§ **What this task involves**:
Each line of the data below from the one holding "U3: MX1508 -> TC118S" to the one holding "R11: none -> 220k (IC4/in-, VCC)", inclusive, is to be reproduced exactly; no other line belongs in the answer.

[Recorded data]

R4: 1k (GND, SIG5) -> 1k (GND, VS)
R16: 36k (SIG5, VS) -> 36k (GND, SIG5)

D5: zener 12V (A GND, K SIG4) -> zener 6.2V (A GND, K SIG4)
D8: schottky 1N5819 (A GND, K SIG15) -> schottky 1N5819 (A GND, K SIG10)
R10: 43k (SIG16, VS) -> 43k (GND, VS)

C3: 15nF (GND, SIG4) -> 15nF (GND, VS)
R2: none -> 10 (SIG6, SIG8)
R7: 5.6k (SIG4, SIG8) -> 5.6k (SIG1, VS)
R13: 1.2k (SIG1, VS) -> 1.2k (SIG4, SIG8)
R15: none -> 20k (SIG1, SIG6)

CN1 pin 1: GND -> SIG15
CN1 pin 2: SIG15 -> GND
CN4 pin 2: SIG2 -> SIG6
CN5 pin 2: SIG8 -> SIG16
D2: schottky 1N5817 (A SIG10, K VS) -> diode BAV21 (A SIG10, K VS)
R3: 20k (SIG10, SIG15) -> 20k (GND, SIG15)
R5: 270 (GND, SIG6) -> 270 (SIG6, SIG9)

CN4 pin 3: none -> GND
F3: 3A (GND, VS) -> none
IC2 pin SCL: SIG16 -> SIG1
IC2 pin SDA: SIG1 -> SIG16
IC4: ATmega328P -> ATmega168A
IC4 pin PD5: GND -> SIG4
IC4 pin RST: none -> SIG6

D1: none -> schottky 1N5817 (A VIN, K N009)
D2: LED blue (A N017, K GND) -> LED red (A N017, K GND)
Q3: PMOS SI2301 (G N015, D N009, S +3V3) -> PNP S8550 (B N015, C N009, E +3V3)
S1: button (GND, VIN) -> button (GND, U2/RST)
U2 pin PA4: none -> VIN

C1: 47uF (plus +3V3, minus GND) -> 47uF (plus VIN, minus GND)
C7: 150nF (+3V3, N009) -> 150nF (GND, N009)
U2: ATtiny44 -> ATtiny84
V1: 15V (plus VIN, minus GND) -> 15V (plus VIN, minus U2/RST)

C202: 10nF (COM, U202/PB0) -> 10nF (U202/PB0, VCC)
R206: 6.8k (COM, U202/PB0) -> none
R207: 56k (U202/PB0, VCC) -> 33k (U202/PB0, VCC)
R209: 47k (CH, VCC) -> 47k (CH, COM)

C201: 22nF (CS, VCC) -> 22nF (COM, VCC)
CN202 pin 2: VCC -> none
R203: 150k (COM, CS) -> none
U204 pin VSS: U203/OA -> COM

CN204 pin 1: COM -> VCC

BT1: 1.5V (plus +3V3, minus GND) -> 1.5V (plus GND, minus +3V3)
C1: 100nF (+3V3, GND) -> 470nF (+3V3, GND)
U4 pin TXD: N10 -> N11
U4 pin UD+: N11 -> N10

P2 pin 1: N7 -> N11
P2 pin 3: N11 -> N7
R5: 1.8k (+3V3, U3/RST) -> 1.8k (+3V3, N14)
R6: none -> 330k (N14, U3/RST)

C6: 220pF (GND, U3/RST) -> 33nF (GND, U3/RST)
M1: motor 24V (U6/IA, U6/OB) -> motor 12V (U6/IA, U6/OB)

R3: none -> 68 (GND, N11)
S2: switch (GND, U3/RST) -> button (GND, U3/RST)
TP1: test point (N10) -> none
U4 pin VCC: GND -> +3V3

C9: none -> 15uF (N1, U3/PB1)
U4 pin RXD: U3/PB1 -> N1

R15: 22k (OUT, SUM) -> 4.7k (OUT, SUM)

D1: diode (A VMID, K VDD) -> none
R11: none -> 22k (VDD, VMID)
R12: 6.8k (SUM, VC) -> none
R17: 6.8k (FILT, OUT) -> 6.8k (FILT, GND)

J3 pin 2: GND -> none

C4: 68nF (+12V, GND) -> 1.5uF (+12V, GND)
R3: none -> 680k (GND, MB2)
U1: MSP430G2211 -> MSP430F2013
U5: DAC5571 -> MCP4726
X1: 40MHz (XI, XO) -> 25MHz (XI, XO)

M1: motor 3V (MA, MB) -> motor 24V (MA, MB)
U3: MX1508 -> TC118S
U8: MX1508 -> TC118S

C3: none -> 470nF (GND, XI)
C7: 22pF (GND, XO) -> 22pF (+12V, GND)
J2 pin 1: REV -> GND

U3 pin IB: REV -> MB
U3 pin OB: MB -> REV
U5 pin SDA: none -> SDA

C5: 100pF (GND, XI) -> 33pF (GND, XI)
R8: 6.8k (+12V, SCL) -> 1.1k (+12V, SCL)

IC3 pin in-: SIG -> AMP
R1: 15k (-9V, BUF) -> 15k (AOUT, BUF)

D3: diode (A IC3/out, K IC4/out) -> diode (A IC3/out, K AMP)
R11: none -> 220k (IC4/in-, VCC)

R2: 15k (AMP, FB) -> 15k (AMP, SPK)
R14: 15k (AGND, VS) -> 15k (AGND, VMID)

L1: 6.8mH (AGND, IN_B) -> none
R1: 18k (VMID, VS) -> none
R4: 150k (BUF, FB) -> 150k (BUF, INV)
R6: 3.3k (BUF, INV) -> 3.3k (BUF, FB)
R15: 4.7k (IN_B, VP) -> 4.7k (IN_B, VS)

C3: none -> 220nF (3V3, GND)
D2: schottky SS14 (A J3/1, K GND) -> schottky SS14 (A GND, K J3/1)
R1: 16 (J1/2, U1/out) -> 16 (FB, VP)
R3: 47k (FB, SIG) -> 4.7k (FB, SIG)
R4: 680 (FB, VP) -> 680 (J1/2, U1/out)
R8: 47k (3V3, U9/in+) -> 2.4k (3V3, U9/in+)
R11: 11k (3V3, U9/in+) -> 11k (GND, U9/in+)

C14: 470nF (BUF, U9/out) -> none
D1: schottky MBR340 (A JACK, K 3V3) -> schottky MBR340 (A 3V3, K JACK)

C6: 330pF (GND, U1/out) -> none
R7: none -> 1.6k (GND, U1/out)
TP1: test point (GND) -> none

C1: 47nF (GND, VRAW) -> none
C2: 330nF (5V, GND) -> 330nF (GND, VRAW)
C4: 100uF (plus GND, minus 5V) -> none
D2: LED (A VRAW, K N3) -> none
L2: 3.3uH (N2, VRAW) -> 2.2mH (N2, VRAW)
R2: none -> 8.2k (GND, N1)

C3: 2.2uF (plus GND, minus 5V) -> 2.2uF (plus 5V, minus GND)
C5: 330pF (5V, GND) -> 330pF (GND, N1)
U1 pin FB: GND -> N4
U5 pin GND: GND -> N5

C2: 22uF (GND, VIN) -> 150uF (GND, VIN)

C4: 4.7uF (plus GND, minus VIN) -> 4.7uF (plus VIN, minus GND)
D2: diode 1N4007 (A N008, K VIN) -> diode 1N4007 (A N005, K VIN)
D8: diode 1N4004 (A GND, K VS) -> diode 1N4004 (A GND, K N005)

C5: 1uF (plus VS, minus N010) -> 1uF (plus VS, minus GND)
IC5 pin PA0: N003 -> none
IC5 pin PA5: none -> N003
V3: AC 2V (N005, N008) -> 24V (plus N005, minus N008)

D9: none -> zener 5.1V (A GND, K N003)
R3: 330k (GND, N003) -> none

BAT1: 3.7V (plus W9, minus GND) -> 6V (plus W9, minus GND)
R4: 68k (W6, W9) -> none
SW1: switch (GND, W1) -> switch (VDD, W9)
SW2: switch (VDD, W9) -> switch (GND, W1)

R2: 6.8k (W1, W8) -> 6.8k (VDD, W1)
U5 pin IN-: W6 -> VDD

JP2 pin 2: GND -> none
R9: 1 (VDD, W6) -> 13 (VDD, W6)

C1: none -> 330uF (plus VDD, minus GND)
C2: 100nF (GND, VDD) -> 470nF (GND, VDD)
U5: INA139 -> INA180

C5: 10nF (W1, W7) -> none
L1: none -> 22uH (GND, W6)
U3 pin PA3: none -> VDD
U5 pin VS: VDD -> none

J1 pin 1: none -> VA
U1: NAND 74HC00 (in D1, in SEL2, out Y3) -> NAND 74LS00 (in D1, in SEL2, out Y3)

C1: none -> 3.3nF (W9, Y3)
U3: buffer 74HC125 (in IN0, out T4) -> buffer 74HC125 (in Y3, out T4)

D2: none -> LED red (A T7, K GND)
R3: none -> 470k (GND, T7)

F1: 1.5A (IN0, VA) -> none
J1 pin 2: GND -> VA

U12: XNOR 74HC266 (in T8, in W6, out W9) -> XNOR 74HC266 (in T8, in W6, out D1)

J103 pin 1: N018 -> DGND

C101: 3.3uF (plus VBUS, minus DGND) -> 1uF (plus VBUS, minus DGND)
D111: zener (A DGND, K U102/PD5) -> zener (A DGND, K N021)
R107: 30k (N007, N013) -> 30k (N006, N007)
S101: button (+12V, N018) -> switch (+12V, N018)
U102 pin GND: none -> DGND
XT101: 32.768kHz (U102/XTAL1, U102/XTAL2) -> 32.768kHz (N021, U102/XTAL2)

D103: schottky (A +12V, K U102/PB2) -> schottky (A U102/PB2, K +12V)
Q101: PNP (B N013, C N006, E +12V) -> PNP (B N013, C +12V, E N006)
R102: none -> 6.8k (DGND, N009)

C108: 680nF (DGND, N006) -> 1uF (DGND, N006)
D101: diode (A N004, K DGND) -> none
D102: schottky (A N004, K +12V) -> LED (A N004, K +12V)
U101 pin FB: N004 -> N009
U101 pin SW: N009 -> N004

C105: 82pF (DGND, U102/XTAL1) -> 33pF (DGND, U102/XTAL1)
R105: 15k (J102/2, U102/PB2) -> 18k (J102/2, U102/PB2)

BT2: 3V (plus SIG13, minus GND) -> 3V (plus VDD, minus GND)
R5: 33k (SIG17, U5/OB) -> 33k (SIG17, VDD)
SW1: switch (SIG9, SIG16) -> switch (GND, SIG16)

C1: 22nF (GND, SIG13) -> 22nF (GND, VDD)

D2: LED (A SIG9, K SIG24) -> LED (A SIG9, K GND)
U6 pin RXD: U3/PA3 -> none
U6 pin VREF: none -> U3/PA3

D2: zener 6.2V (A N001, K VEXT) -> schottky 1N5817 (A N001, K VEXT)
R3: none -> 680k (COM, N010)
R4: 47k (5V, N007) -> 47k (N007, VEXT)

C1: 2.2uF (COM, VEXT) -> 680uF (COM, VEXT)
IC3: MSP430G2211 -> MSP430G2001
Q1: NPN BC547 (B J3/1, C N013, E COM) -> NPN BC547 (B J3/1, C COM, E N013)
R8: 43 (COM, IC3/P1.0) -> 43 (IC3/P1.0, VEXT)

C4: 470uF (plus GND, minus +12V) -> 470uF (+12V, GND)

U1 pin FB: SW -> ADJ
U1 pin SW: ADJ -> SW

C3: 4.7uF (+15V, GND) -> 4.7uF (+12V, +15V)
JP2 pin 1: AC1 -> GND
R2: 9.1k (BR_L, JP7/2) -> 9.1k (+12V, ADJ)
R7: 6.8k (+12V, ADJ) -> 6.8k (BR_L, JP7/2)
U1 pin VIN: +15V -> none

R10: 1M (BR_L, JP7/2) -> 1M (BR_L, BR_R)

§ **Answer space**:
U3: MX1508 -> TC118S
U8: MX1508 -> TC118S

C3: none -> 470nF (GND, XI)
C7: 22pF (GND, XO) -> 22pF (+12V, GND)
J2 pin 1: REV -> GND

U3 pin IB: REV -> MB
U3 pin OB: MB -> REV
U5 pin SDA: none -> SDA

C5: 100pF (GND, XI) -> 33pF (GND, XI)
R8: 6.8k (+12V, SCL) -> 1.1k (+12V, SCL)

IC3 pin in-: SIG -> AMP
R1: 15k (-9V, BUF) -> 15k (AOUT, BUF)

D3: diode (A IC3/out, K IC4/out) -> diode (A IC3/out, K AMP)
R11: none -> 220k (IC4/in-, VCC)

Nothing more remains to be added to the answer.